Which lines run from the one containing "grey glasses: 5 -> 3" to the end of the entries? Quote them exactly, and nothing else.

=== MATERIAL PROVIDED ===

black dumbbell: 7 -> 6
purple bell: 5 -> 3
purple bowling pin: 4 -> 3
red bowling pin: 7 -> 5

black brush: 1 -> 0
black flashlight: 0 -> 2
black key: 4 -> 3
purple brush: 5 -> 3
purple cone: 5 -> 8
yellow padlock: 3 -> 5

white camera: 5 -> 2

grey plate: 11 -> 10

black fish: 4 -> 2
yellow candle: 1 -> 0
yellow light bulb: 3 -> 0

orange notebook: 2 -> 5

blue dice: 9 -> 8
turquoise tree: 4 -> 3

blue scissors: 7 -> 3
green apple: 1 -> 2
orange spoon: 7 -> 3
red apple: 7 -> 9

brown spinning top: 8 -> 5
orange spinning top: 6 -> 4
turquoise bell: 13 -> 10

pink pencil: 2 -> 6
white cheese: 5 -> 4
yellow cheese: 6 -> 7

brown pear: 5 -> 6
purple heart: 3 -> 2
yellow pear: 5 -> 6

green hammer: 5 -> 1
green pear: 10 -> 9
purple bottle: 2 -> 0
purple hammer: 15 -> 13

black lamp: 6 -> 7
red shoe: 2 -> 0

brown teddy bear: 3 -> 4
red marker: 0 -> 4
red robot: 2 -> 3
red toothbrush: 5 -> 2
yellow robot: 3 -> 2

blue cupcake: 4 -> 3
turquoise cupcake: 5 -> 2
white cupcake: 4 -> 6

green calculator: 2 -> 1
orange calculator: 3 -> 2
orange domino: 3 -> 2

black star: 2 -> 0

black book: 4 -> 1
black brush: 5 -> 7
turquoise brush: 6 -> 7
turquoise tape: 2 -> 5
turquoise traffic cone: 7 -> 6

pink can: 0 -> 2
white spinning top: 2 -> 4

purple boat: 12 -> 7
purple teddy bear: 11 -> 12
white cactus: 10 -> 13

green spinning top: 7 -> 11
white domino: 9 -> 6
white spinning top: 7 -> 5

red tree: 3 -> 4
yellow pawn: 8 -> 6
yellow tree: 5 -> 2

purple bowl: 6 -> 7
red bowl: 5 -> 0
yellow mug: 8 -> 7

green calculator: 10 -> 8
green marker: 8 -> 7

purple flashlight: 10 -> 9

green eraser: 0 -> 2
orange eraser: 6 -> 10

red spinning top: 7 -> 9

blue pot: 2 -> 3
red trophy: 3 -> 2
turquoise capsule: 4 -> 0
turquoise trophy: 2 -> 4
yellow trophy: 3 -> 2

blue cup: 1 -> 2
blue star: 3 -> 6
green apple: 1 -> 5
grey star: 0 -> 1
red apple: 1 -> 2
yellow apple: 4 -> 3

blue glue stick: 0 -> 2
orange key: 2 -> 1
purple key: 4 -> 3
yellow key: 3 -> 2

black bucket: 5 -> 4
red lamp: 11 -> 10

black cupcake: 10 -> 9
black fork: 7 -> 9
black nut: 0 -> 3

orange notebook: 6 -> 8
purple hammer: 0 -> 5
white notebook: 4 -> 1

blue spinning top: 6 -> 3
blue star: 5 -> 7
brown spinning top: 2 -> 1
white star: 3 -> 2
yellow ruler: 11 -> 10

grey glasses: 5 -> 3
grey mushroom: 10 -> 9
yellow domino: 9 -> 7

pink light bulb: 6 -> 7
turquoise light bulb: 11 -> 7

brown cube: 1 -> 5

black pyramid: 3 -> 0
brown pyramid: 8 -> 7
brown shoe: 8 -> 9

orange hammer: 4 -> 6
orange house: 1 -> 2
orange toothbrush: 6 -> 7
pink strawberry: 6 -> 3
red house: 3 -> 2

===

## [SOLUTION FOR THIS EXERCISE]
grey glasses: 5 -> 3
grey mushroom: 10 -> 9
yellow domino: 9 -> 7

pink light bulb: 6 -> 7
turquoise light bulb: 11 -> 7

brown cube: 1 -> 5

black pyramid: 3 -> 0
brown pyramid: 8 -> 7
brown shoe: 8 -> 9

orange hammer: 4 -> 6
orange house: 1 -> 2
orange toothbrush: 6 -> 7
pink strawberry: 6 -> 3
red house: 3 -> 2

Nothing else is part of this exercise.